[Data excerpts]
=== Section Start ===
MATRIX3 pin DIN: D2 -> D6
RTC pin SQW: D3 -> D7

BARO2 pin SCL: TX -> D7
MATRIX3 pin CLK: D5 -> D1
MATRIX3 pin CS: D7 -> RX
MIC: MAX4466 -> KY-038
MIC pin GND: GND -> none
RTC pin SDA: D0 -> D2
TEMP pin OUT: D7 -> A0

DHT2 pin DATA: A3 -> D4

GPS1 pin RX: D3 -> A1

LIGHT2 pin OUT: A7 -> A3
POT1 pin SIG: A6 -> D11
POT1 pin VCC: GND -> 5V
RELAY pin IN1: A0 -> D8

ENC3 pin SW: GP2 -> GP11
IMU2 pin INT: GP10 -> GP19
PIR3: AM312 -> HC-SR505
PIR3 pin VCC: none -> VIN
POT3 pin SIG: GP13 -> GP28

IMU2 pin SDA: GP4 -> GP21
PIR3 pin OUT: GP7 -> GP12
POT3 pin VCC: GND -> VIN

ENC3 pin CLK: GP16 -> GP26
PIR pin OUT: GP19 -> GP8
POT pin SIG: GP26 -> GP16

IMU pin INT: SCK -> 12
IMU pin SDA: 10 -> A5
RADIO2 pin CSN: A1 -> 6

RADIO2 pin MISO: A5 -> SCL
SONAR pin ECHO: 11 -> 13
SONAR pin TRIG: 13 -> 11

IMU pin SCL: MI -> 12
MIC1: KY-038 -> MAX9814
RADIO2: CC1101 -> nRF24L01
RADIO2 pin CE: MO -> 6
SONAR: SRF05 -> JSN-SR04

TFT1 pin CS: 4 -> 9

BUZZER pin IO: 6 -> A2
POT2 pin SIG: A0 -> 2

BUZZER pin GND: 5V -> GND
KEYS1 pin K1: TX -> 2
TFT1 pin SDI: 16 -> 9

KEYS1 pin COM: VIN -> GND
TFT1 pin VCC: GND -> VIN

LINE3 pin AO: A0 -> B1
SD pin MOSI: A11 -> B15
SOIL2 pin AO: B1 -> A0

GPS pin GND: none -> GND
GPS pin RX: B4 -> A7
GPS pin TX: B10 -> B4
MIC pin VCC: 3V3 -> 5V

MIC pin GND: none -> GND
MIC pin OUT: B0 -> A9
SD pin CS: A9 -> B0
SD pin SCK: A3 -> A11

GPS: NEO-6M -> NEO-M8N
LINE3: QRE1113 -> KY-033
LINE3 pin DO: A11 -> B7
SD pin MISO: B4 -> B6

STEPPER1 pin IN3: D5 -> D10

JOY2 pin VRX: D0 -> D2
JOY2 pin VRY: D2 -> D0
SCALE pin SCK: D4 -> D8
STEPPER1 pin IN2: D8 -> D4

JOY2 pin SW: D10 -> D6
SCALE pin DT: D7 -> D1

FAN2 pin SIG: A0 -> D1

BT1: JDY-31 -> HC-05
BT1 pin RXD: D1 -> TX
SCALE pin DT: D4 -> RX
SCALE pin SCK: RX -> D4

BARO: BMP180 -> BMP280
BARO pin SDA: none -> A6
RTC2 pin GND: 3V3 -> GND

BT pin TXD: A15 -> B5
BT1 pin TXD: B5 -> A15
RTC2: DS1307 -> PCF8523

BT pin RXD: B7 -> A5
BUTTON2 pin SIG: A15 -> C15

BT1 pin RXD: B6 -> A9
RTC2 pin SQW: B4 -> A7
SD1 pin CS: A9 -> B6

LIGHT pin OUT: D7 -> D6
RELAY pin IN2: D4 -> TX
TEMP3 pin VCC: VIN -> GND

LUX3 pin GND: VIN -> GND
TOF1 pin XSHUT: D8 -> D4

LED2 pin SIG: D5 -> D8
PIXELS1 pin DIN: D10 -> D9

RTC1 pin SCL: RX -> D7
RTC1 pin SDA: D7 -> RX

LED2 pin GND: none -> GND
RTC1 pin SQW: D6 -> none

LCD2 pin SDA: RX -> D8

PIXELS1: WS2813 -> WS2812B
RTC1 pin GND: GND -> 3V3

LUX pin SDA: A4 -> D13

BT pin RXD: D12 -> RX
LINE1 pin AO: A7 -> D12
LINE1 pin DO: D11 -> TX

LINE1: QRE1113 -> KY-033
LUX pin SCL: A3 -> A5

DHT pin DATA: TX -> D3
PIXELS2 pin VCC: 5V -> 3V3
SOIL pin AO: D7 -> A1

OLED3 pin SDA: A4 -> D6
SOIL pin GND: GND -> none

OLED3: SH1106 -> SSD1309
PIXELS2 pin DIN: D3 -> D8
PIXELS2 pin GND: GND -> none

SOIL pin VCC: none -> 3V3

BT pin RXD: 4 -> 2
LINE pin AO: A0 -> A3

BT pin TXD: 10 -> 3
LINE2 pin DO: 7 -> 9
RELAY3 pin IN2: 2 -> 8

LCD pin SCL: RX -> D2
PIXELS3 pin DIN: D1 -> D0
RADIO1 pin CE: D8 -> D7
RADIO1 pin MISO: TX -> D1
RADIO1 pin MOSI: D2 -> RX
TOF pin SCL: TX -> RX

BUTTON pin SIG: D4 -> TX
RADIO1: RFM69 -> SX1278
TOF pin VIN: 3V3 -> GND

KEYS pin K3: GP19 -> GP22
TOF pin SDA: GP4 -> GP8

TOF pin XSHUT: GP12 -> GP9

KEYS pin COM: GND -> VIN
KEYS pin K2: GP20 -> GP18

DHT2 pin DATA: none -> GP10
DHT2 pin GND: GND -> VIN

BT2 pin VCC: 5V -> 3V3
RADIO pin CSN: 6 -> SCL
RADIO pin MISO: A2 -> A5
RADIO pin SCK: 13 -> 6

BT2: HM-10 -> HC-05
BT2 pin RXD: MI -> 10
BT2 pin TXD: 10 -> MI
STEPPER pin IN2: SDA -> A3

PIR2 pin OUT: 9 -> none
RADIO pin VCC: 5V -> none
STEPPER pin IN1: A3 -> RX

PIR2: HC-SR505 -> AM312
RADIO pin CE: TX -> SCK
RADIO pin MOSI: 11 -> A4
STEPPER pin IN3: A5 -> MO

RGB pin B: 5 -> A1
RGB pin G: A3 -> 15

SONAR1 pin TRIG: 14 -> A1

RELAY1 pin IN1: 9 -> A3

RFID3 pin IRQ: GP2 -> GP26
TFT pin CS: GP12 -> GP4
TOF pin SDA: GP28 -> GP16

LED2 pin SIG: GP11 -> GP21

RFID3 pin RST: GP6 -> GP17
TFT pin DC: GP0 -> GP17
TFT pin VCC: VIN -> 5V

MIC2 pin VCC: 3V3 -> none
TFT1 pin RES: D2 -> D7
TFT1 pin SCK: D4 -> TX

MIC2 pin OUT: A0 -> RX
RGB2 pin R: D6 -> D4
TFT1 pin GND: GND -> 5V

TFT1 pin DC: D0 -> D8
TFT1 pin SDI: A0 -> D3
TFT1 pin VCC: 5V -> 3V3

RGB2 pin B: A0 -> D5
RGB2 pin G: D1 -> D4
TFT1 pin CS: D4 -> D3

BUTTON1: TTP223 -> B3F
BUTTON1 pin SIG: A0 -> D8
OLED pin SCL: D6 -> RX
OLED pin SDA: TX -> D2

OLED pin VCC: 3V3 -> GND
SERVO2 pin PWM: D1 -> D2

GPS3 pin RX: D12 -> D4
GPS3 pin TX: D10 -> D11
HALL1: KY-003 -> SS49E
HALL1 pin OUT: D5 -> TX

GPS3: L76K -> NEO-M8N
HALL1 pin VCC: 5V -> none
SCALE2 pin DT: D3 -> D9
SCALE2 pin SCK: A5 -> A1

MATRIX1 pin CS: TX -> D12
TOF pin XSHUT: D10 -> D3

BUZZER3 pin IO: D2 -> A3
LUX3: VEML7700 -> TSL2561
=== Section End ===
▸ What to produce
Every line above should be output exactly as it stands.

▸ Your solution
MATRIX3 pin DIN: D2 -> D6
RTC pin SQW: D3 -> D7

BARO2 pin SCL: TX -> D7
MATRIX3 pin CLK: D5 -> D1
MATRIX3 pin CS: D7 -> RX
MIC: MAX4466 -> KY-038
MIC pin GND: GND -> none
RTC pin SDA: D0 -> D2
TEMP pin OUT: D7 -> A0

DHT2 pin DATA: A3 -> D4

GPS1 pin RX: D3 -> A1

LIGHT2 pin OUT: A7 -> A3
POT1 pin SIG: A6 -> D11
POT1 pin VCC: GND -> 5V
RELAY pin IN1: A0 -> D8

ENC3 pin SW: GP2 -> GP11
IMU2 pin INT: GP10 -> GP19
PIR3: AM312 -> HC-SR505
PIR3 pin VCC: none -> VIN
POT3 pin SIG: GP13 -> GP28

IMU2 pin SDA: GP4 -> GP21
PIR3 pin OUT: GP7 -> GP12
POT3 pin VCC: GND -> VIN

ENC3 pin CLK: GP16 -> GP26
PIR pin OUT: GP19 -> GP8
POT pin SIG: GP26 -> GP16

IMU pin INT: SCK -> 12
IMU pin SDA: 10 -> A5
RADIO2 pin CSN: A1 -> 6

RADIO2 pin MISO: A5 -> SCL
SONAR pin ECHO: 11 -> 13
SONAR pin TRIG: 13 -> 11

IMU pin SCL: MI -> 12
MIC1: KY-038 -> MAX9814
RADIO2: CC1101 -> nRF24L01
RADIO2 pin CE: MO -> 6
SONAR: SRF05 -> JSN-SR04

TFT1 pin CS: 4 -> 9

BUZZER pin IO: 6 -> A2
POT2 pin SIG: A0 -> 2

BUZZER pin GND: 5V -> GND
KEYS1 pin K1: TX -> 2
TFT1 pin SDI: 16 -> 9

KEYS1 pin COM: VIN -> GND
TFT1 pin VCC: GND -> VIN

LINE3 pin AO: A0 -> B1
SD pin MOSI: A11 -> B15
SOIL2 pin AO: B1 -> A0

GPS pin GND: none -> GND
GPS pin RX: B4 -> A7
GPS pin TX: B10 -> B4
MIC pin VCC: 3V3 -> 5V

MIC pin GND: none -> GND
MIC pin OUT: B0 -> A9
SD pin CS: A9 -> B0
SD pin SCK: A3 -> A11

GPS: NEO-6M -> NEO-M8N
LINE3: QRE1113 -> KY-033
LINE3 pin DO: A11 -> B7
SD pin MISO: B4 -> B6

STEPPER1 pin IN3: D5 -> D10

JOY2 pin VRX: D0 -> D2
JOY2 pin VRY: D2 -> D0
SCALE pin SCK: D4 -> D8
STEPPER1 pin IN2: D8 -> D4

JOY2 pin SW: D10 -> D6
SCALE pin DT: D7 -> D1

FAN2 pin SIG: A0 -> D1

BT1: JDY-31 -> HC-05
BT1 pin RXD: D1 -> TX
SCALE pin DT: D4 -> RX
SCALE pin SCK: RX -> D4

BARO: BMP180 -> BMP280
BARO pin SDA: none -> A6
RTC2 pin GND: 3V3 -> GND

BT pin TXD: A15 -> B5
BT1 pin TXD: B5 -> A15
RTC2: DS1307 -> PCF8523

BT pin RXD: B7 -> A5
BUTTON2 pin SIG: A15 -> C15

BT1 pin RXD: B6 -> A9
RTC2 pin SQW: B4 -> A7
SD1 pin CS: A9 -> B6

LIGHT pin OUT: D7 -> D6
RELAY pin IN2: D4 -> TX
TEMP3 pin VCC: VIN -> GND

LUX3 pin GND: VIN -> GND
TOF1 pin XSHUT: D8 -> D4

LED2 pin SIG: D5 -> D8
PIXELS1 pin DIN: D10 -> D9

RTC1 pin SCL: RX -> D7
RTC1 pin SDA: D7 -> RX

LED2 pin GND: none -> GND
RTC1 pin SQW: D6 -> none

LCD2 pin SDA: RX -> D8

PIXELS1: WS2813 -> WS2812B
RTC1 pin GND: GND -> 3V3

LUX pin SDA: A4 -> D13

BT pin RXD: D12 -> RX
LINE1 pin AO: A7 -> D12
LINE1 pin DO: D11 -> TX

LINE1: QRE1113 -> KY-033
LUX pin SCL: A3 -> A5

DHT pin DATA: TX -> D3
PIXELS2 pin VCC: 5V -> 3V3
SOIL pin AO: D7 -> A1

OLED3 pin SDA: A4 -> D6
SOIL pin GND: GND -> none

OLED3: SH1106 -> SSD1309
PIXELS2 pin DIN: D3 -> D8
PIXELS2 pin GND: GND -> none

SOIL pin VCC: none -> 3V3

BT pin RXD: 4 -> 2
LINE pin AO: A0 -> A3

BT pin TXD: 10 -> 3
LINE2 pin DO: 7 -> 9
RELAY3 pin IN2: 2 -> 8

LCD pin SCL: RX -> D2
PIXELS3 pin DIN: D1 -> D0
RADIO1 pin CE: D8 -> D7
RADIO1 pin MISO: TX -> D1
RADIO1 pin MOSI: D2 -> RX
TOF pin SCL: TX -> RX

BUTTON pin SIG: D4 -> TX
RADIO1: RFM69 -> SX1278
TOF pin VIN: 3V3 -> GND

KEYS pin K3: GP19 -> GP22
TOF pin SDA: GP4 -> GP8

TOF pin XSHUT: GP12 -> GP9

KEYS pin COM: GND -> VIN
KEYS pin K2: GP20 -> GP18

DHT2 pin DATA: none -> GP10
DHT2 pin GND: GND -> VIN

BT2 pin VCC: 5V -> 3V3
RADIO pin CSN: 6 -> SCL
RADIO pin MISO: A2 -> A5
RADIO pin SCK: 13 -> 6

BT2: HM-10 -> HC-05
BT2 pin RXD: MI -> 10
BT2 pin TXD: 10 -> MI
STEPPER pin IN2: SDA -> A3

PIR2 pin OUT: 9 -> none
RADIO pin VCC: 5V -> none
STEPPER pin IN1: A3 -> RX

PIR2: HC-SR505 -> AM312
RADIO pin CE: TX -> SCK
RADIO pin MOSI: 11 -> A4
STEPPER pin IN3: A5 -> MO

RGB pin B: 5 -> A1
RGB pin G: A3 -> 15

SONAR1 pin TRIG: 14 -> A1

RELAY1 pin IN1: 9 -> A3

RFID3 pin IRQ: GP2 -> GP26
TFT pin CS: GP12 -> GP4
TOF pin SDA: GP28 -> GP16

LED2 pin SIG: GP11 -> GP21

RFID3 pin RST: GP6 -> GP17
TFT pin DC: GP0 -> GP17
TFT pin VCC: VIN -> 5V

MIC2 pin VCC: 3V3 -> none
TFT1 pin RES: D2 -> D7
TFT1 pin SCK: D4 -> TX

MIC2 pin OUT: A0 -> RX
RGB2 pin R: D6 -> D4
TFT1 pin GND: GND -> 5V

TFT1 pin DC: D0 -> D8
TFT1 pin SDI: A0 -> D3
TFT1 pin VCC: 5V -> 3V3

RGB2 pin B: A0 -> D5
RGB2 pin G: D1 -> D4
TFT1 pin CS: D4 -> D3

BUTTON1: TTP223 -> B3F
BUTTON1 pin SIG: A0 -> D8
OLED pin SCL: D6 -> RX
OLED pin SDA: TX -> D2

OLED pin VCC: 3V3 -> GND
SERVO2 pin PWM: D1 -> D2

GPS3 pin RX: D12 -> D4
GPS3 pin TX: D10 -> D11
HALL1: KY-003 -> SS49E
HALL1 pin OUT: D5 -> TX

GPS3: L76K -> NEO-M8N
HALL1 pin VCC: 5V -> none
SCALE2 pin DT: D3 -> D9
SCALE2 pin SCK: A5 -> A1

MATRIX1 pin CS: TX -> D12
TOF pin XSHUT: D10 -> D3

BUZZER3 pin IO: D2 -> A3
LUX3: VEML7700 -> TSL2561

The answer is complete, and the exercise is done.